[Itemized modification records]
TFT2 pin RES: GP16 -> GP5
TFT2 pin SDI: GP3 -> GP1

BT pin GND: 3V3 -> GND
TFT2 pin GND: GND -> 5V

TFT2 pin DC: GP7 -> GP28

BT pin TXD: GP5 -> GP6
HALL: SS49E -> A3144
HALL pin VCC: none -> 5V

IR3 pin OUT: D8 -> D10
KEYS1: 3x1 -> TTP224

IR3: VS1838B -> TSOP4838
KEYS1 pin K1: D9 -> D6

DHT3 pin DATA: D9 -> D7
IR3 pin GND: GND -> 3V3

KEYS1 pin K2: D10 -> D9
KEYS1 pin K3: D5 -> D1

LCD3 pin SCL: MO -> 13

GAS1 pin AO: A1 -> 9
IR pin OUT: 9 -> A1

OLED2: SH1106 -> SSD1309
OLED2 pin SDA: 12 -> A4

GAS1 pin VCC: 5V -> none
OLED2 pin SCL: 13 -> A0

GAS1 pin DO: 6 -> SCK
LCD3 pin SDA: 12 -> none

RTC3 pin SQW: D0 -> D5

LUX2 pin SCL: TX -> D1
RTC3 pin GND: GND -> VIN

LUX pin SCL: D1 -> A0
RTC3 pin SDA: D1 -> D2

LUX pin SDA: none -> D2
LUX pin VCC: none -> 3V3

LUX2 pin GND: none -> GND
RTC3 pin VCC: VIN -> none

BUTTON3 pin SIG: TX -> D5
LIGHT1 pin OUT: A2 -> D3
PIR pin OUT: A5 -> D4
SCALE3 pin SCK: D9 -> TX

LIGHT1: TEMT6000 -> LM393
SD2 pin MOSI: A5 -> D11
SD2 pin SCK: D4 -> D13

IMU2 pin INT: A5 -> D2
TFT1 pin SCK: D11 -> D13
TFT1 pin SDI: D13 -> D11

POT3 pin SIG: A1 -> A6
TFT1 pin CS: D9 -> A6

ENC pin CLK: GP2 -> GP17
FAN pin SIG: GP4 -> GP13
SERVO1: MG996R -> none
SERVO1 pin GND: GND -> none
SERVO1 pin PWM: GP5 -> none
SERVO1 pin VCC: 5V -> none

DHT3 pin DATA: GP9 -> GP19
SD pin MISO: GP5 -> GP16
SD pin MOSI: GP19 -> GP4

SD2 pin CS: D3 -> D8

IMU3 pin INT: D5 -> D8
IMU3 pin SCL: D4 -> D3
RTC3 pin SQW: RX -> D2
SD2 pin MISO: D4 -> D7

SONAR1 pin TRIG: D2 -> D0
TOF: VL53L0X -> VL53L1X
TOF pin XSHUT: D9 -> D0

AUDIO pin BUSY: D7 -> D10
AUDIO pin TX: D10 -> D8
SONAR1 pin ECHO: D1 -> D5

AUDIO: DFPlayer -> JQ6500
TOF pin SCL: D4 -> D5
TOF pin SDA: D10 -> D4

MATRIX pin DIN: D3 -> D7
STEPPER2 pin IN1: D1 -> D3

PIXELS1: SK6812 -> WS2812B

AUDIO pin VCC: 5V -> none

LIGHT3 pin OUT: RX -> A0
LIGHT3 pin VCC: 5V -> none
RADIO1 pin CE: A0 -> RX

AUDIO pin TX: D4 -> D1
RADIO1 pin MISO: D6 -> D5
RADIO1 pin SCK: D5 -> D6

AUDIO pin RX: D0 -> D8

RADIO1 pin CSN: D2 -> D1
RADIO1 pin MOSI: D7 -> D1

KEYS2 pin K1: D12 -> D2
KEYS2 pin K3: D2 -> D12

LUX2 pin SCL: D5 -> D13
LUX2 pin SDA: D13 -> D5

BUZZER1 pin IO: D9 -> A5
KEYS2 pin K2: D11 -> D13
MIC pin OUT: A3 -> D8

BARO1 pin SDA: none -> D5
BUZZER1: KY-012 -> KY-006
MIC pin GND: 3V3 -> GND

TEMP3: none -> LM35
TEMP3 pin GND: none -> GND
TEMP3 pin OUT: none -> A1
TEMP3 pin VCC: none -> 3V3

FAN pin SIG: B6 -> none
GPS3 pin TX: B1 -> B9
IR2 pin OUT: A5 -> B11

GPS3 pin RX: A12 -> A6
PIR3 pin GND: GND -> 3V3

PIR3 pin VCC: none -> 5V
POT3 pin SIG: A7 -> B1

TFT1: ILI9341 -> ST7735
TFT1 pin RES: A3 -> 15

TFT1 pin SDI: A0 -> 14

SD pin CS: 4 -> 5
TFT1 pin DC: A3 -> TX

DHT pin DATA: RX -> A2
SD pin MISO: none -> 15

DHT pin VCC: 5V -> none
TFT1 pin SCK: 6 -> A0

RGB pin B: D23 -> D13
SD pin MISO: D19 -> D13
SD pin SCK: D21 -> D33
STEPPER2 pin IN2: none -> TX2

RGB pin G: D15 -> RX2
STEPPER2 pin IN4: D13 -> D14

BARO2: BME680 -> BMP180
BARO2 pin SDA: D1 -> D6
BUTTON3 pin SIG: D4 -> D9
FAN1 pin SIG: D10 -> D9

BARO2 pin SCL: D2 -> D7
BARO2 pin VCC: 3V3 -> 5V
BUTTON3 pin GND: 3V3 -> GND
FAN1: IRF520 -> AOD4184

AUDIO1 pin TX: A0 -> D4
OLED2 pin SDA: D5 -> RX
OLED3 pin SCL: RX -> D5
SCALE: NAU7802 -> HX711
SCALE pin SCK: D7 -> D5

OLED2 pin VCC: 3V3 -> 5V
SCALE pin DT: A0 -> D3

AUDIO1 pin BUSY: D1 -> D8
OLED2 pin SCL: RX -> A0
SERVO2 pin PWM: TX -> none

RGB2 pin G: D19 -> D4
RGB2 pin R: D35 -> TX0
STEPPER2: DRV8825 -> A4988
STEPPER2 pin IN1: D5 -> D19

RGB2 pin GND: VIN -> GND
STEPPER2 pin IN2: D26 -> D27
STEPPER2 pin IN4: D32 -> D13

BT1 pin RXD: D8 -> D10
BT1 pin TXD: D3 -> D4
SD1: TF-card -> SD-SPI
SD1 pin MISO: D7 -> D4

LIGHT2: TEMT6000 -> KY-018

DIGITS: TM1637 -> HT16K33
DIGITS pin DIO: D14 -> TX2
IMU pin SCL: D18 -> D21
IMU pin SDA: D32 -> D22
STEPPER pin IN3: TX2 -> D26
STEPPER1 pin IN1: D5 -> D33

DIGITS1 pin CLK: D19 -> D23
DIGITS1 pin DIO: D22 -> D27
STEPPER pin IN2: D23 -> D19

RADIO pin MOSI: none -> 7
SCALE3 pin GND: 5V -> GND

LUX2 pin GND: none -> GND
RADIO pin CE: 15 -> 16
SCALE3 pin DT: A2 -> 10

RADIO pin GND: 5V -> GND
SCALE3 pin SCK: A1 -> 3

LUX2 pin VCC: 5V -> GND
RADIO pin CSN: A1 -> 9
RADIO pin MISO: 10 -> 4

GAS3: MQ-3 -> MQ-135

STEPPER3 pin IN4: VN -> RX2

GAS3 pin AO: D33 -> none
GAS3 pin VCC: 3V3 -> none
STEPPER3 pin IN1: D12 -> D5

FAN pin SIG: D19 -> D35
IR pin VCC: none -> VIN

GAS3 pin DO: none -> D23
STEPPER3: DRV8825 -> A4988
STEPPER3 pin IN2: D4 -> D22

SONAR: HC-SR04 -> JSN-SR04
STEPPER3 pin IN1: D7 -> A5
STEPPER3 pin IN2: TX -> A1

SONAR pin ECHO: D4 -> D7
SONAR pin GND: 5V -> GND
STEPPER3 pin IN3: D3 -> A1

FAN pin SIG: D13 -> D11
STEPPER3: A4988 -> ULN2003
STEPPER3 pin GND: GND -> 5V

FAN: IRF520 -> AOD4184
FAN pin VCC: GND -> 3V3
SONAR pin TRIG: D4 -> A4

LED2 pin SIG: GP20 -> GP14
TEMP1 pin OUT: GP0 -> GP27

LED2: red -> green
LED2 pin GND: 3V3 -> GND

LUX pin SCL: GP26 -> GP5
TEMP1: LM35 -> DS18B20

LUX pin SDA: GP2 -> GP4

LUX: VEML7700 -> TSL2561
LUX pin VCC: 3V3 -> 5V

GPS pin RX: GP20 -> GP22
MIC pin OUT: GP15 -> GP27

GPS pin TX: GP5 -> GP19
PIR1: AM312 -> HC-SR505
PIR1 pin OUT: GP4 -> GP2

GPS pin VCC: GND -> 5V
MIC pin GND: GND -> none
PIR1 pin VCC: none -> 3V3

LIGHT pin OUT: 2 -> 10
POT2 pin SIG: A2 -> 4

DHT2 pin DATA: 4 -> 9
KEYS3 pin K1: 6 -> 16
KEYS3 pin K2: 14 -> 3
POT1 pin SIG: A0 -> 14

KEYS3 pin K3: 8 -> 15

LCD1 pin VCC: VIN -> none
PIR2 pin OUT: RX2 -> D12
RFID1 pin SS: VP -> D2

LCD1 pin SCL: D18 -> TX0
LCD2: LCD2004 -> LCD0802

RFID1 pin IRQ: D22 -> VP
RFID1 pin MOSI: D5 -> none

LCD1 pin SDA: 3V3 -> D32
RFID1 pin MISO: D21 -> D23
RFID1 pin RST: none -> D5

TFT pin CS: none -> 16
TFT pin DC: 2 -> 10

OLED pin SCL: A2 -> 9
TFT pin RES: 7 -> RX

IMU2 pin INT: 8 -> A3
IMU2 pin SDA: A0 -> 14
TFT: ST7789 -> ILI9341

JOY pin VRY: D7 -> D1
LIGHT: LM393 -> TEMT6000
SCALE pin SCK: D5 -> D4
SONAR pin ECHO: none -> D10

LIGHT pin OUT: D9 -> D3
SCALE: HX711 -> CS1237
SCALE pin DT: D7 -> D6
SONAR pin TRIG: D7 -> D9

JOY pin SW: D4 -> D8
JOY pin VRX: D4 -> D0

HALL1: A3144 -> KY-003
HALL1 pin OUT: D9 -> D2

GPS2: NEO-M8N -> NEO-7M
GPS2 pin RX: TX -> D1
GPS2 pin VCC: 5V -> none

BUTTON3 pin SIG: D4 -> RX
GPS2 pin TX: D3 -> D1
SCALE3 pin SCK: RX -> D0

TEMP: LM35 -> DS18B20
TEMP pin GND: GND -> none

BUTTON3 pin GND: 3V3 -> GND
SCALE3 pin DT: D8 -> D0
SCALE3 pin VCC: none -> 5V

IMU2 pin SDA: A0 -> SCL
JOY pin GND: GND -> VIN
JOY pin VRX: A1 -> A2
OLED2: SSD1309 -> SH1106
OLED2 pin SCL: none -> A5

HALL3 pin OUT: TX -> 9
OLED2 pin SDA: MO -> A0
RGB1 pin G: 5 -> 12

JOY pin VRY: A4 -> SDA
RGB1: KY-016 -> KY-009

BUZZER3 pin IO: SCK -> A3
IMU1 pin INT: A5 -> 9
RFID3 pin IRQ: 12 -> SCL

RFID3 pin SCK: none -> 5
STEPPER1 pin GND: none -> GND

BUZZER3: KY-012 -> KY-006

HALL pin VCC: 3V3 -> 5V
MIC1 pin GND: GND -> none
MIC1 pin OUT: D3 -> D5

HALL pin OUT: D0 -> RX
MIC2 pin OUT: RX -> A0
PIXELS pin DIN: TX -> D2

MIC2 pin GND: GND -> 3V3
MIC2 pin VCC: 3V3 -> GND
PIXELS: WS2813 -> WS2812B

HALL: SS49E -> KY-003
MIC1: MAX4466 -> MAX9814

◆ **Required action**
Set down, from the entries above, exactly the lines from the one with "LCD1 pin SCL: D18 -> TX0" up to and including the one with "MIC2 pin VCC: 3V3 -> GND", and no other lines.

◆ **Answer to the exercise**
LCD1 pin SCL: D18 -> TX0
LCD2: LCD2004 -> LCD0802

RFID1 pin IRQ: D22 -> VP
RFID1 pin MOSI: D5 -> none

LCD1 pin SDA: 3V3 -> D32
RFID1 pin MISO: D21 -> D23
RFID1 pin RST: none -> D5

TFT pin CS: none -> 16
TFT pin DC: 2 -> 10

OLED pin SCL: A2 -> 9
TFT pin RES: 7 -> RX

IMU2 pin INT: 8 -> A3
IMU2 pin SDA: A0 -> 14
TFT: ST7789 -> ILI9341

JOY pin VRY: D7 -> D1
LIGHT: LM393 -> TEMT6000
SCALE pin SCK: D5 -> D4
SONAR pin ECHO: none -> D10

LIGHT pin OUT: D9 -> D3
SCALE: HX711 -> CS1237
SCALE pin DT: D7 -> D6
SONAR pin TRIG: D7 -> D9

JOY pin SW: D4 -> D8
JOY pin VRX: D4 -> D0

HALL1: A3144 -> KY-003
HALL1 pin OUT: D9 -> D2

GPS2: NEO-M8N -> NEO-7M
GPS2 pin RX: TX -> D1
GPS2 pin VCC: 5V -> none

BUTTON3 pin SIG: D4 -> RX
GPS2 pin TX: D3 -> D1
SCALE3 pin SCK: RX -> D0

TEMP: LM35 -> DS18B20
TEMP pin GND: GND -> none

BUTTON3 pin GND: 3V3 -> GND
SCALE3 pin DT: D8 -> D0
SCALE3 pin VCC: none -> 5V

IMU2 pin SDA: A0 -> SCL
JOY pin GND: GND -> VIN
JOY pin VRX: A1 -> A2
OLED2: SSD1309 -> SH1106
OLED2 pin SCL: none -> A5

HALL3 pin OUT: TX -> 9
OLED2 pin SDA: MO -> A0
RGB1 pin G: 5 -> 12

JOY pin VRY: A4 -> SDA
RGB1: KY-016 -> KY-009

BUZZER3 pin IO: SCK -> A3
IMU1 pin INT: A5 -> 9
RFID3 pin IRQ: 12 -> SCL

RFID3 pin SCK: none -> 5
STEPPER1 pin GND: none -> GND

BUZZER3: KY-012 -> KY-006

HALL pin VCC: 3V3 -> 5V
MIC1 pin GND: GND -> none
MIC1 pin OUT: D3 -> D5

HALL pin OUT: D0 -> RX
MIC2 pin OUT: RX -> A0
PIXELS pin DIN: TX -> D2

MIC2 pin GND: GND -> 3V3
MIC2 pin VCC: 3V3 -> GND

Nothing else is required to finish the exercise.